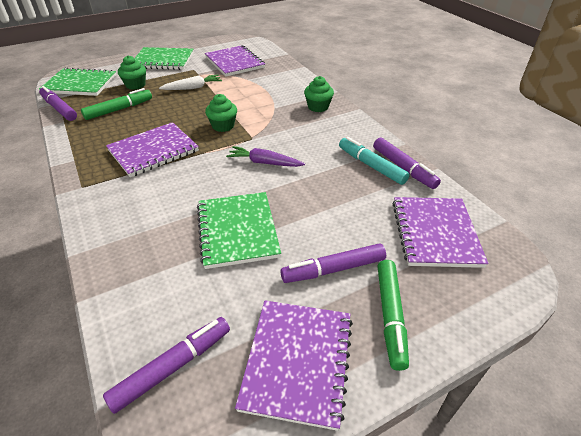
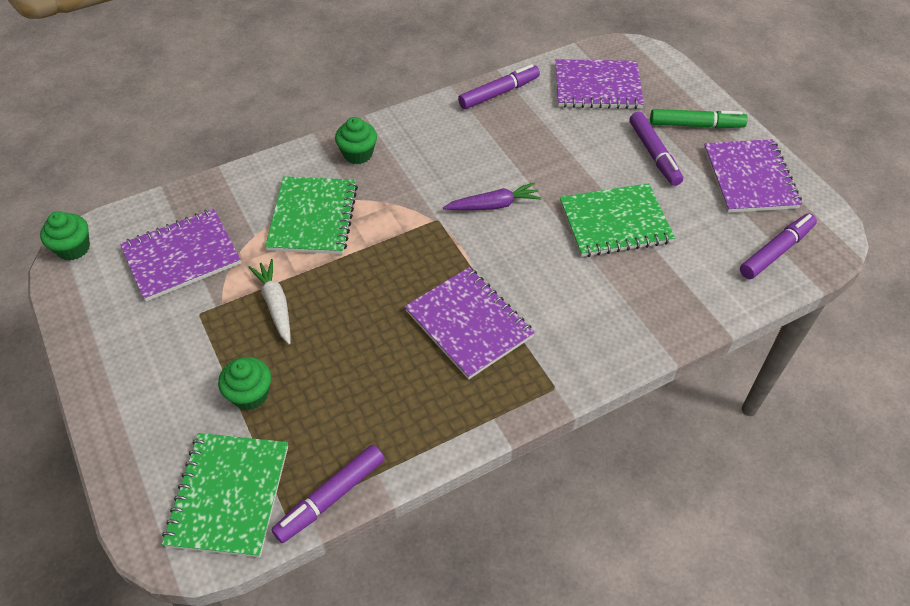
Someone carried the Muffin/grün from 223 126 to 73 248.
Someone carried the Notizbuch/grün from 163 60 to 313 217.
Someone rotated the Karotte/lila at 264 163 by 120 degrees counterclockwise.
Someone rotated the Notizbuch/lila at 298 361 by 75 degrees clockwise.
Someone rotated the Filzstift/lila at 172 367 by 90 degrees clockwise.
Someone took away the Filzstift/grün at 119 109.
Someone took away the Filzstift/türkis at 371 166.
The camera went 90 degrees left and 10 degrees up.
-------
**TASK STATEMENT**
Please retype the whole of the data precisely, omitting pictures.

**RESULT FOR THIS TASK**
Someone carried the Muffin/grün from 223 126 to 73 248.
Someone carried the Notizbuch/grün from 163 60 to 313 217.
Someone rotated the Karotte/lila at 264 163 by 120 degrees counterclockwise.
Someone rotated the Notizbuch/lila at 298 361 by 75 degrees clockwise.
Someone rotated the Filzstift/lila at 172 367 by 90 degrees clockwise.
Someone took away the Filzstift/grün at 119 109.
Someone took away the Filzstift/türkis at 371 166.
The camera went 90 degrees left and 10 degrees up.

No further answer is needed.